---- SOURCE INFORMATION
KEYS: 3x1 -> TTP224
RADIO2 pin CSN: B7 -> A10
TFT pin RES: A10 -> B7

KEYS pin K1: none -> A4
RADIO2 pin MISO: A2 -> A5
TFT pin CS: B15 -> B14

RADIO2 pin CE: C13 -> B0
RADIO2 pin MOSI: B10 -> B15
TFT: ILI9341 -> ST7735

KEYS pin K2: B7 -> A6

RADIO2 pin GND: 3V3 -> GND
--------
---- SOURCE INFORMATION
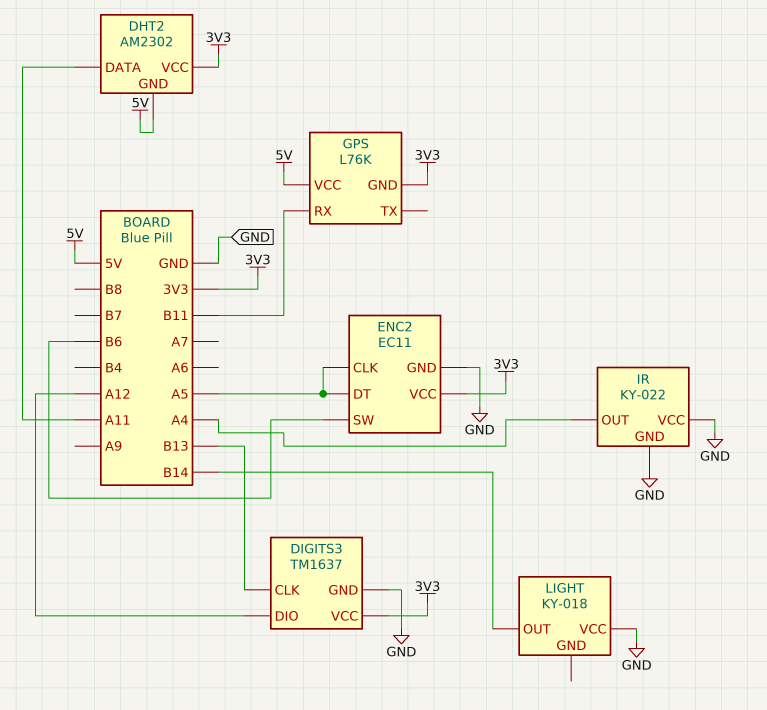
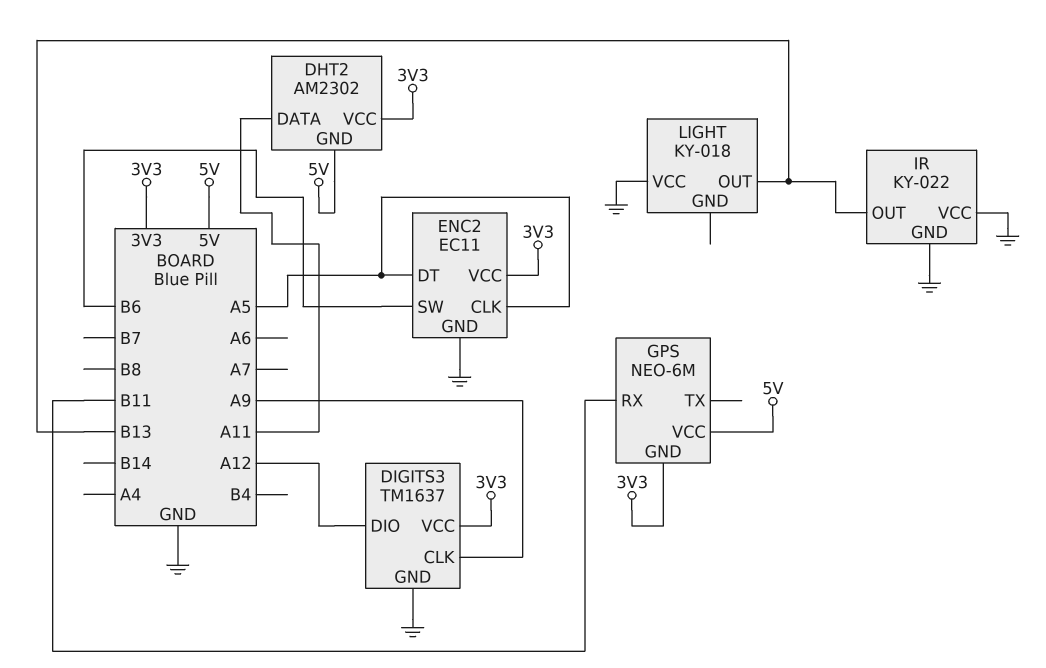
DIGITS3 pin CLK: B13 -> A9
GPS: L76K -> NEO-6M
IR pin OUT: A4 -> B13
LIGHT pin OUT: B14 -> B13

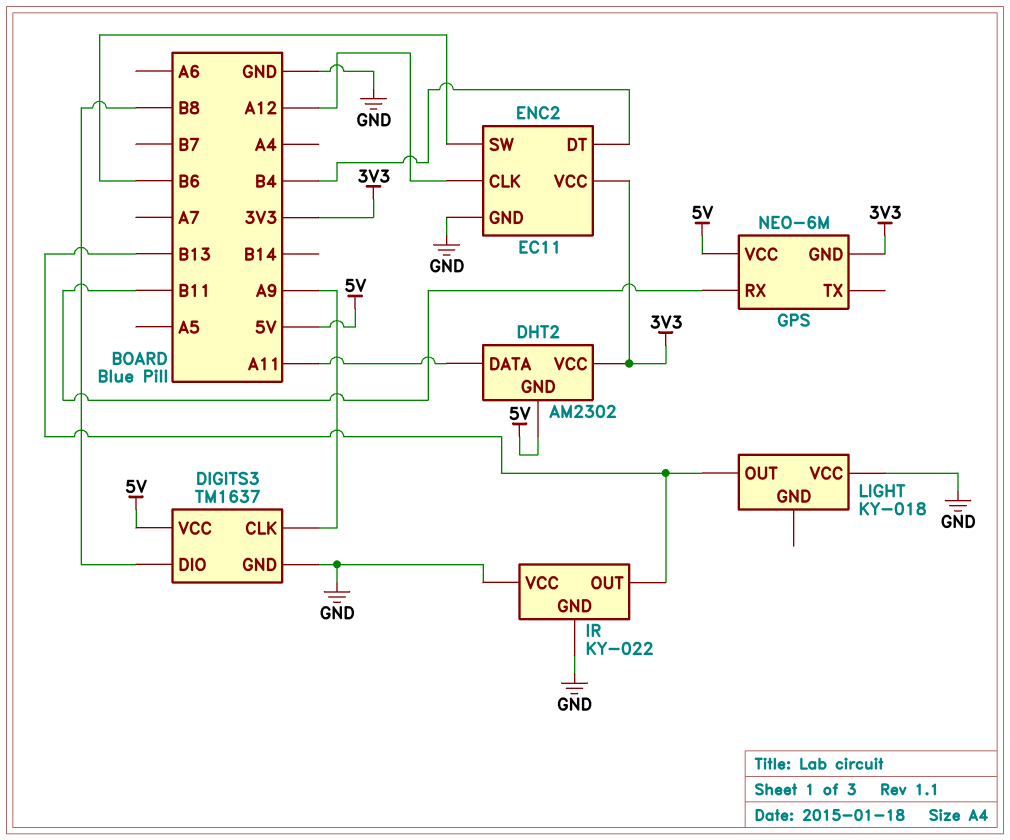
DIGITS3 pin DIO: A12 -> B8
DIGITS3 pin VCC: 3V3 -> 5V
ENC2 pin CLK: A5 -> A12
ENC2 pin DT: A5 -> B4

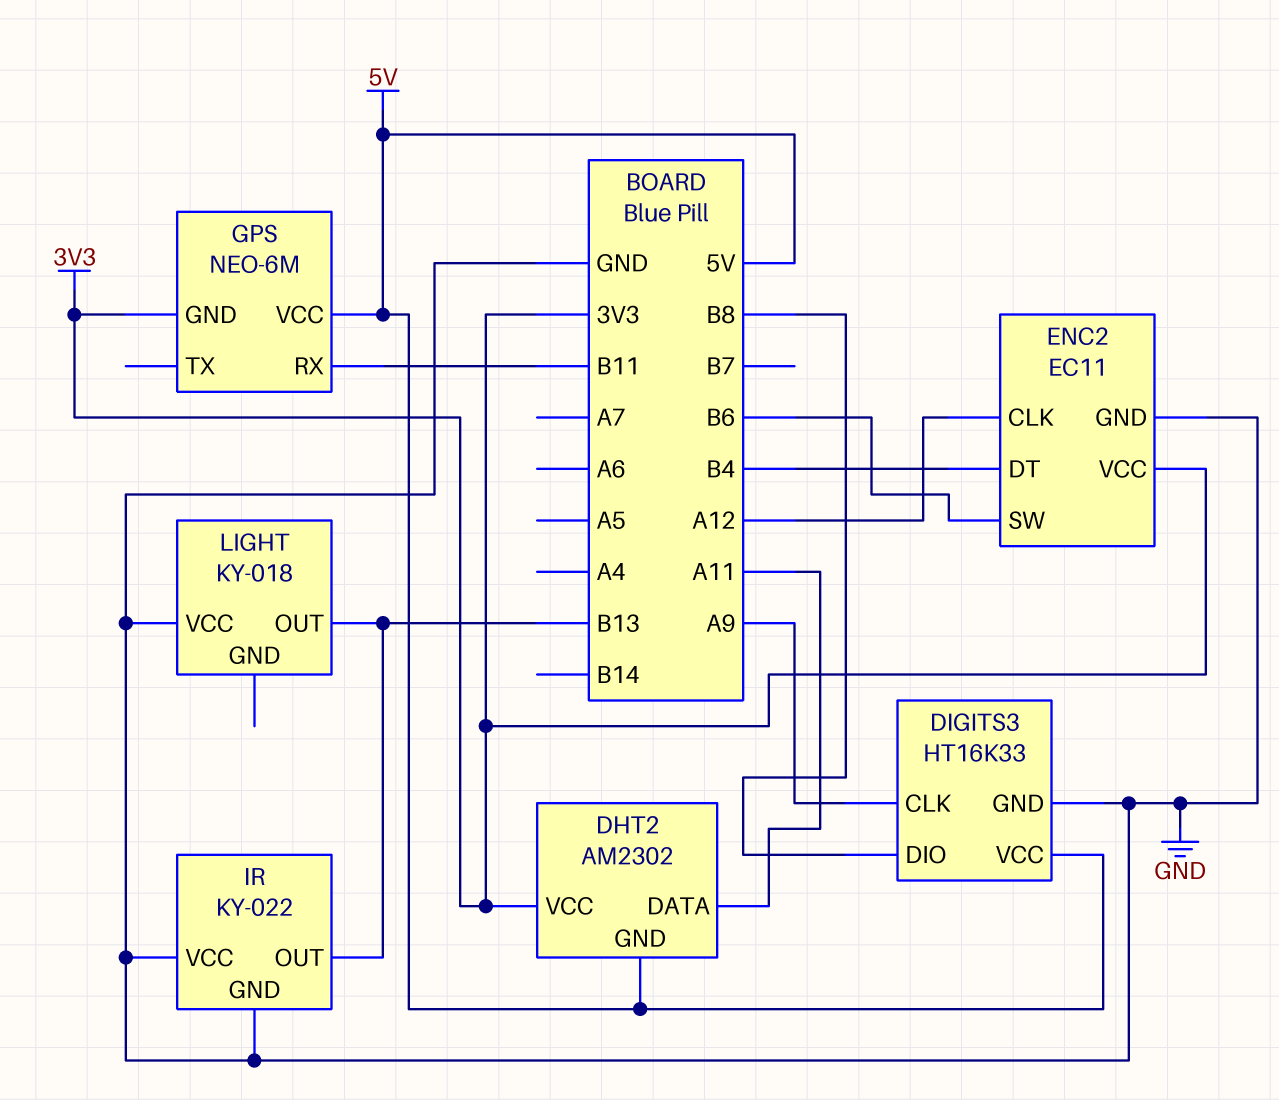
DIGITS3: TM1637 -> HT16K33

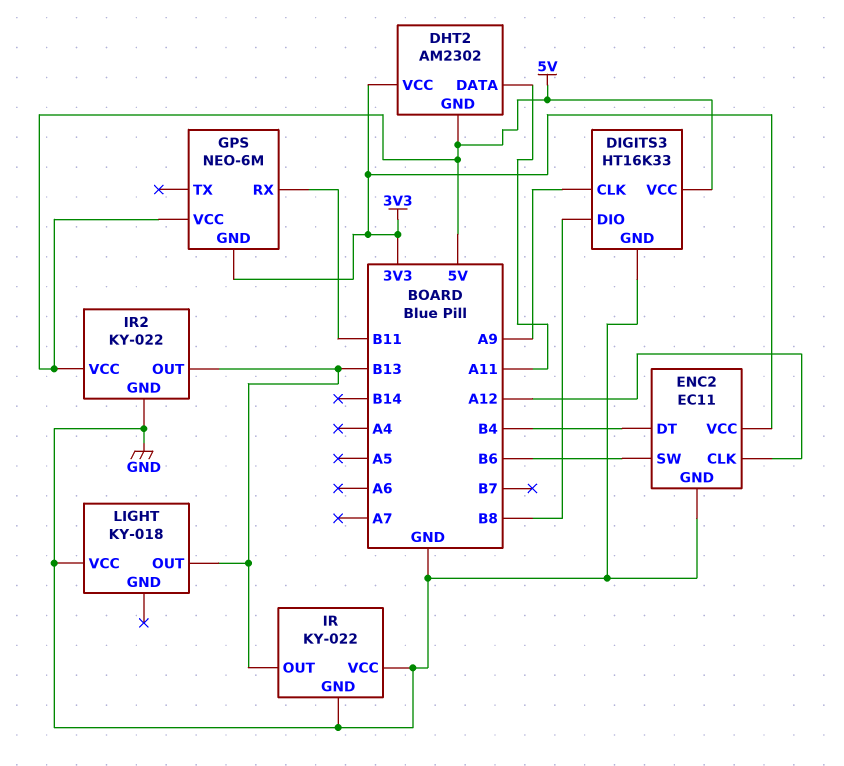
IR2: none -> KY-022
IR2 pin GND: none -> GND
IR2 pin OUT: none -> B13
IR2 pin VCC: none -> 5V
--------
Count how many lines in the data contain the word "none". Reply with that number only.

### EXERCISE OUTPUT
5